(Dataset records Opens)

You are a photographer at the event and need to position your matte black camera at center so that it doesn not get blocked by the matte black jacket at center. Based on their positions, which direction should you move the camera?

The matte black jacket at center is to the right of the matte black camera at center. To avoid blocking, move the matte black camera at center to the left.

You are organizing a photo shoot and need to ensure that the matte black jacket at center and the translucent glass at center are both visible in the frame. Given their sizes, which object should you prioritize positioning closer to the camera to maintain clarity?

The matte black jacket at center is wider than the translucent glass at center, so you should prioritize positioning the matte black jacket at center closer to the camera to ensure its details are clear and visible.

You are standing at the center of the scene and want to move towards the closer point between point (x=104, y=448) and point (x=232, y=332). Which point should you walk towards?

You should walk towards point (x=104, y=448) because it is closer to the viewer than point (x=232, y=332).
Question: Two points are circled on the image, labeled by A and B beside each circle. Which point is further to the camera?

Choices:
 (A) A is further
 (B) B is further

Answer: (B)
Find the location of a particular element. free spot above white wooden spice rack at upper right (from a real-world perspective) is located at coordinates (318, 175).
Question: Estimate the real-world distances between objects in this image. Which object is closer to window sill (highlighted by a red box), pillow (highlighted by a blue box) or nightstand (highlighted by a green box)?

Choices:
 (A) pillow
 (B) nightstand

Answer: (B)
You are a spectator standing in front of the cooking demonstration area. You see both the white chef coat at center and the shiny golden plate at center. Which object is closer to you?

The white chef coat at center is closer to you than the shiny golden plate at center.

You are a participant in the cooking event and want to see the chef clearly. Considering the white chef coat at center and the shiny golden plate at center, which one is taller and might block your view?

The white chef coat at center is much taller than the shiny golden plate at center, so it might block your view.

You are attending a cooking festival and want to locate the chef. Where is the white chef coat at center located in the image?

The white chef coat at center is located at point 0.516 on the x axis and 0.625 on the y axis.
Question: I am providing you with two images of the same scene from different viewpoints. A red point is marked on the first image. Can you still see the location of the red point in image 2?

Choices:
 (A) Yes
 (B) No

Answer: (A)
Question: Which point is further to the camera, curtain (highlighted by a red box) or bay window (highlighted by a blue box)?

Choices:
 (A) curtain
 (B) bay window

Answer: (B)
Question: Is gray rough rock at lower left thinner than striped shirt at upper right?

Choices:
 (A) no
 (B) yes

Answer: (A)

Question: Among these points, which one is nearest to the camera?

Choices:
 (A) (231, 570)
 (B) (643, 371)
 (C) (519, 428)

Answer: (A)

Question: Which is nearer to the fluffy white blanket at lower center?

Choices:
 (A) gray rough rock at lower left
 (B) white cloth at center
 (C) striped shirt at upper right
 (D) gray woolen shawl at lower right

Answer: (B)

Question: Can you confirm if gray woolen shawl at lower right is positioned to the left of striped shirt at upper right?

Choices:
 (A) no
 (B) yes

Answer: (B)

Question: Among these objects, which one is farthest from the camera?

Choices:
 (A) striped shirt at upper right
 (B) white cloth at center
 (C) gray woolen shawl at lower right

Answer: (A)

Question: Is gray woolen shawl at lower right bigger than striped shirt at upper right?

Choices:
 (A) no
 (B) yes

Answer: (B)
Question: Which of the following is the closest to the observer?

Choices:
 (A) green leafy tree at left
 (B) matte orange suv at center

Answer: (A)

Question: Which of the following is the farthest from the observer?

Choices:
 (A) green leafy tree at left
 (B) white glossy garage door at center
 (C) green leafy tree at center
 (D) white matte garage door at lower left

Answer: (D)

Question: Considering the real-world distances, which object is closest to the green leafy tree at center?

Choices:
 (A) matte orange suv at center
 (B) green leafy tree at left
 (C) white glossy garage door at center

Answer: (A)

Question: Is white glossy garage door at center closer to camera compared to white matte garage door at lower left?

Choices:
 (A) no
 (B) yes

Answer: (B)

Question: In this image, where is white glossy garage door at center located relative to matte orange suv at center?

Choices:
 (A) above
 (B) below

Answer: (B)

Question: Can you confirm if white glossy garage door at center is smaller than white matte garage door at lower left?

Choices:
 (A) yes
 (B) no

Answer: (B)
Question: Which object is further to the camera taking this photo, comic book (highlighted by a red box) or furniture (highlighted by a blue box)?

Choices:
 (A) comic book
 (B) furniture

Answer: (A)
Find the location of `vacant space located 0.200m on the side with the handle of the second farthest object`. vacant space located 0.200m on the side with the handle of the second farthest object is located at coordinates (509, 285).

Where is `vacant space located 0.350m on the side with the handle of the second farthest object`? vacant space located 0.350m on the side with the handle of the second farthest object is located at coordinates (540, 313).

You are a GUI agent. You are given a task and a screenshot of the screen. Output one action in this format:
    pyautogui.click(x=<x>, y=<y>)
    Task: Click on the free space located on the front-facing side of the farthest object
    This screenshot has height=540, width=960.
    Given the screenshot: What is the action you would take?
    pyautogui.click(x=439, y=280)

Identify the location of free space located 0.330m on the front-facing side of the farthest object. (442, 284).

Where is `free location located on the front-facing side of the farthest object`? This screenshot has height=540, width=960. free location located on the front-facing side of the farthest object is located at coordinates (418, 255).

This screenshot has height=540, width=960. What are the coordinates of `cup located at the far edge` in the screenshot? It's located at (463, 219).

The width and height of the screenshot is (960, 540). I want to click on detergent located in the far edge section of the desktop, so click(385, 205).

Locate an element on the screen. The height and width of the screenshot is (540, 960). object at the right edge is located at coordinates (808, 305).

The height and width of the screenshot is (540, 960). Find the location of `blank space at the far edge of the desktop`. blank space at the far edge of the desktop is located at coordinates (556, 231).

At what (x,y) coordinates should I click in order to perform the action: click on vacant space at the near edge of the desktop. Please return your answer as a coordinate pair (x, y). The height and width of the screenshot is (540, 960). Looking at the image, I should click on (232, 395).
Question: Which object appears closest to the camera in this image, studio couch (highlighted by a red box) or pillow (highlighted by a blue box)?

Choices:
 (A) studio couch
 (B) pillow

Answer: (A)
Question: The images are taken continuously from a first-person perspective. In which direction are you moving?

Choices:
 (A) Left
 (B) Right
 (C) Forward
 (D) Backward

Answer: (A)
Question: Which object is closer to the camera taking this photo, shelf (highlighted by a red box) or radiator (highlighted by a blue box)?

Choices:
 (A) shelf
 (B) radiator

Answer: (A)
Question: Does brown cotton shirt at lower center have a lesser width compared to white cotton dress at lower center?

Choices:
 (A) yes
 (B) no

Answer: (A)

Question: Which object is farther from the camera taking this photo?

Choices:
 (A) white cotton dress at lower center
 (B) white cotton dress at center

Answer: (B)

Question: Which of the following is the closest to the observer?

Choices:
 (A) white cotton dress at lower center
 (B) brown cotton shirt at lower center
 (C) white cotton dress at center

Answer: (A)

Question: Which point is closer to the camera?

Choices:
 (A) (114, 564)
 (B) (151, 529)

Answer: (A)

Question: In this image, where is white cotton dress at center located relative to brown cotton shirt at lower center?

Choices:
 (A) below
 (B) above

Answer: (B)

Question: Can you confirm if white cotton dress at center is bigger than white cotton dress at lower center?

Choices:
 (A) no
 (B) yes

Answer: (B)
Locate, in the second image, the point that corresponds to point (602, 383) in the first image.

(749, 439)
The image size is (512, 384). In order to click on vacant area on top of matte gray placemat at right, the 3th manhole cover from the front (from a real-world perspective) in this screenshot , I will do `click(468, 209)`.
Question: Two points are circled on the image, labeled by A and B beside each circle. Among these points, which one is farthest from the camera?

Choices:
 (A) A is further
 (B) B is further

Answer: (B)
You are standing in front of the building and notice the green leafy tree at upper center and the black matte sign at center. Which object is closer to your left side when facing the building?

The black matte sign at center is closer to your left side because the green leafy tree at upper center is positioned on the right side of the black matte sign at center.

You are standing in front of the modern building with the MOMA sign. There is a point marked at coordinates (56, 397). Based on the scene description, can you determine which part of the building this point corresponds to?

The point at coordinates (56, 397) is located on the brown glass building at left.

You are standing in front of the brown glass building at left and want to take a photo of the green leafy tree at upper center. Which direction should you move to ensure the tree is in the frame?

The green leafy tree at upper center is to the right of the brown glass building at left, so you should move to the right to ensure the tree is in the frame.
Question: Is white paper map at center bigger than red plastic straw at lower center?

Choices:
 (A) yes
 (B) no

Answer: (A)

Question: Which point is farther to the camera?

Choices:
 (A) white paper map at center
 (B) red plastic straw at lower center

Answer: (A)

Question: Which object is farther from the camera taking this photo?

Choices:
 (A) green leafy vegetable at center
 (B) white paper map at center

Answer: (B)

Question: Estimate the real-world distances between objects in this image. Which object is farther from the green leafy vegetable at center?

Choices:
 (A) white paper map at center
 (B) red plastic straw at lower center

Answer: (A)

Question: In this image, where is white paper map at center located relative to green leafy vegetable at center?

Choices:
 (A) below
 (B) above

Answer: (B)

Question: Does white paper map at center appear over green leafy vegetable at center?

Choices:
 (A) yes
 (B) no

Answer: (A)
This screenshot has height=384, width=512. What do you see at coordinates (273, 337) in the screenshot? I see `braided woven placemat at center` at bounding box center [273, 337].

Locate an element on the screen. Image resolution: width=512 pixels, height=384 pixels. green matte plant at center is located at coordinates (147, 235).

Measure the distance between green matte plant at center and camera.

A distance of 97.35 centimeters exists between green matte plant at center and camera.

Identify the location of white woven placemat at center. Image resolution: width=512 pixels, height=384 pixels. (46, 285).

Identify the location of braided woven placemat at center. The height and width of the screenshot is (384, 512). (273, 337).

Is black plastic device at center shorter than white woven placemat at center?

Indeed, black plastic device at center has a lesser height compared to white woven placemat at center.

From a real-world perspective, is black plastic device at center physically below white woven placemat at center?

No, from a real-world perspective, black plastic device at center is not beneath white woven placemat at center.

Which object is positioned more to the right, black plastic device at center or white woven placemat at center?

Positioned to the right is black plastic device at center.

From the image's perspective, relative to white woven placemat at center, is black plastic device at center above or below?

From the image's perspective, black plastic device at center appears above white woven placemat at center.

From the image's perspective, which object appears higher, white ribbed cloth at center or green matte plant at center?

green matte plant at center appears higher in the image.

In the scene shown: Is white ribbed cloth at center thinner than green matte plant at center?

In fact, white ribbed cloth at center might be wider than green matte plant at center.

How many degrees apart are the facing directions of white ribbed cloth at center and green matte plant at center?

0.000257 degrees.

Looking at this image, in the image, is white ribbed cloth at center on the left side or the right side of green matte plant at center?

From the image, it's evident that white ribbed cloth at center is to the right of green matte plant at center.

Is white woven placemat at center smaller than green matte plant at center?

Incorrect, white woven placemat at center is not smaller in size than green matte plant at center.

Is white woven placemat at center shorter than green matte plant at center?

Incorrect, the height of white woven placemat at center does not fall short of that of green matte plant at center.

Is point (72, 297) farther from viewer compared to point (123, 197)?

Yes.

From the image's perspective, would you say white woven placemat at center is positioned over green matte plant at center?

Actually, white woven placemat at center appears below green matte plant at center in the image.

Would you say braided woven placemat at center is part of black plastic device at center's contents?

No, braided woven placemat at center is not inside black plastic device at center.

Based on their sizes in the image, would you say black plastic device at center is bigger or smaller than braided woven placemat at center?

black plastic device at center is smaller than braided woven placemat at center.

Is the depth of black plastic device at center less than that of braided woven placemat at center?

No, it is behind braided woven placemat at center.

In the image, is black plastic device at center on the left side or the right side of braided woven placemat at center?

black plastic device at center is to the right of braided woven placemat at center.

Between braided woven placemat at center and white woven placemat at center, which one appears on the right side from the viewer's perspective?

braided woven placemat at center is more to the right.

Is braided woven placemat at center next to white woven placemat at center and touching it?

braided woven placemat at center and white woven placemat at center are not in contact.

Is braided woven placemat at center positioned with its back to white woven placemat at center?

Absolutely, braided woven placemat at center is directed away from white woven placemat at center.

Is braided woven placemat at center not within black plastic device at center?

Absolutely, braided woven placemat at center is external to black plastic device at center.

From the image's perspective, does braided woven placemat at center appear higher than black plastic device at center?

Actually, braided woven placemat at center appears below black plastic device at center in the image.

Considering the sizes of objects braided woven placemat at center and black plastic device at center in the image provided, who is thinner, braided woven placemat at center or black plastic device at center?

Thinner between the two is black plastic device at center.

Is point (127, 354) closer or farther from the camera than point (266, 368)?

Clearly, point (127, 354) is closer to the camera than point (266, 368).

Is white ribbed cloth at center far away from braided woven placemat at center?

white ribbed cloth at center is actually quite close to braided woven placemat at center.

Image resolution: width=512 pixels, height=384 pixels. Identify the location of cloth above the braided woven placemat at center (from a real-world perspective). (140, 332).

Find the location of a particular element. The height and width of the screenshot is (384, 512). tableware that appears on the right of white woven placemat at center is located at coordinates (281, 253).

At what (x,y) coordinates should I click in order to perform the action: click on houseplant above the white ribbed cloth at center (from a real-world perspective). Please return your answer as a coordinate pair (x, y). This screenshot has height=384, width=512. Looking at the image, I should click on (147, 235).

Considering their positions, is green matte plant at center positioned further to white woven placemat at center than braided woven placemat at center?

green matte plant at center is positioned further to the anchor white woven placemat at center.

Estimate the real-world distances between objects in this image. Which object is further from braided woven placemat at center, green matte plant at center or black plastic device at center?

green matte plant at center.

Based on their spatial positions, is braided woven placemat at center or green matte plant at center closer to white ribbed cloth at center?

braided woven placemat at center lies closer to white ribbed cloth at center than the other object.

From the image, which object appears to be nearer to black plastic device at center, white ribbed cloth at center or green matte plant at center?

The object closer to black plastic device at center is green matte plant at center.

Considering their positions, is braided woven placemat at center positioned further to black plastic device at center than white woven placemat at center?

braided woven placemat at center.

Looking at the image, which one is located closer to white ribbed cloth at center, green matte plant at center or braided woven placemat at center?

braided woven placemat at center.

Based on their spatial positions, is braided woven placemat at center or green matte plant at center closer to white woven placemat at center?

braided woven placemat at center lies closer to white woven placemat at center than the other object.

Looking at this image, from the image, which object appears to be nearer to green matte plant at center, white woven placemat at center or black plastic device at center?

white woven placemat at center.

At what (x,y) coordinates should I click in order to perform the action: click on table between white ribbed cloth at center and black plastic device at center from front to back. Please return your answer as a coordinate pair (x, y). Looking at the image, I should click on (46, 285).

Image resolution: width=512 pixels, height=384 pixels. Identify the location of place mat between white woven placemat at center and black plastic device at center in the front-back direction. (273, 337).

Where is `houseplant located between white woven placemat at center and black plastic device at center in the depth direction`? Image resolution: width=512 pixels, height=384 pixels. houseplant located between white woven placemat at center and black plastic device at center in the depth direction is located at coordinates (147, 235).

(Dataset records Closes)

- [Exercise goal]:
Copy the entries above word for word, from the line with "From the image, it's" to the line with "Incorrect, the height", including both of those lines.

- [Exercise result]:
From the image, it's evident that white ribbed cloth at center is to the right of green matte plant at center.

Is white woven placemat at center smaller than green matte plant at center?

Incorrect, white woven placemat at center is not smaller in size than green matte plant at center.

Is white woven placemat at center shorter than green matte plant at center?

Incorrect, the height of white woven placemat at center does not fall short of that of green matte plant at center.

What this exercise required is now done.